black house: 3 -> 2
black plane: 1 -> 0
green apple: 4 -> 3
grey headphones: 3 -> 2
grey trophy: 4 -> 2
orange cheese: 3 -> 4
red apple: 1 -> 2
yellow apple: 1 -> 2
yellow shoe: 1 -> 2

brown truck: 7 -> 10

================

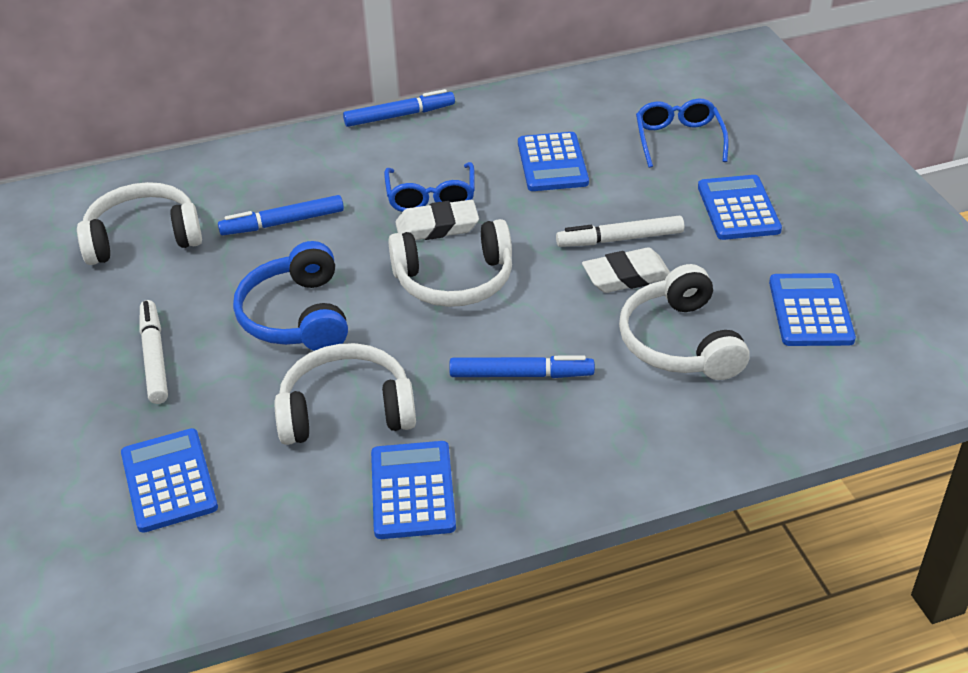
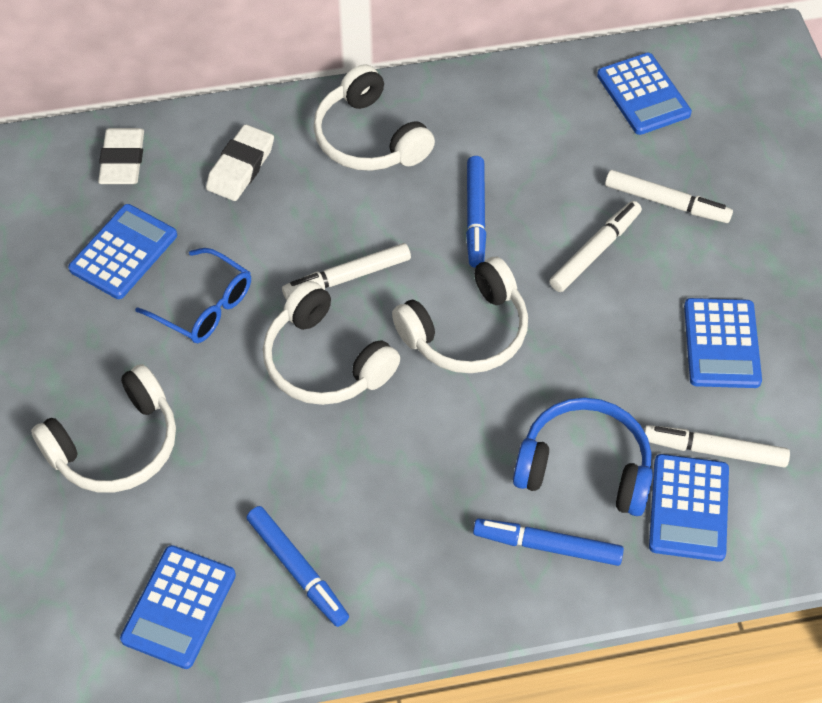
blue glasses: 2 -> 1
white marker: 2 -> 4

================

What needs to be done
Copy word for word the stretch of entries above from the line that has "black house: 3 -> 2" through the line that has "brown truck: 7 -> 10", both ends included, and nothing outside it.

Solution to the problem
black house: 3 -> 2
black plane: 1 -> 0
green apple: 4 -> 3
grey headphones: 3 -> 2
grey trophy: 4 -> 2
orange cheese: 3 -> 4
red apple: 1 -> 2
yellow apple: 1 -> 2
yellow shoe: 1 -> 2

brown truck: 7 -> 10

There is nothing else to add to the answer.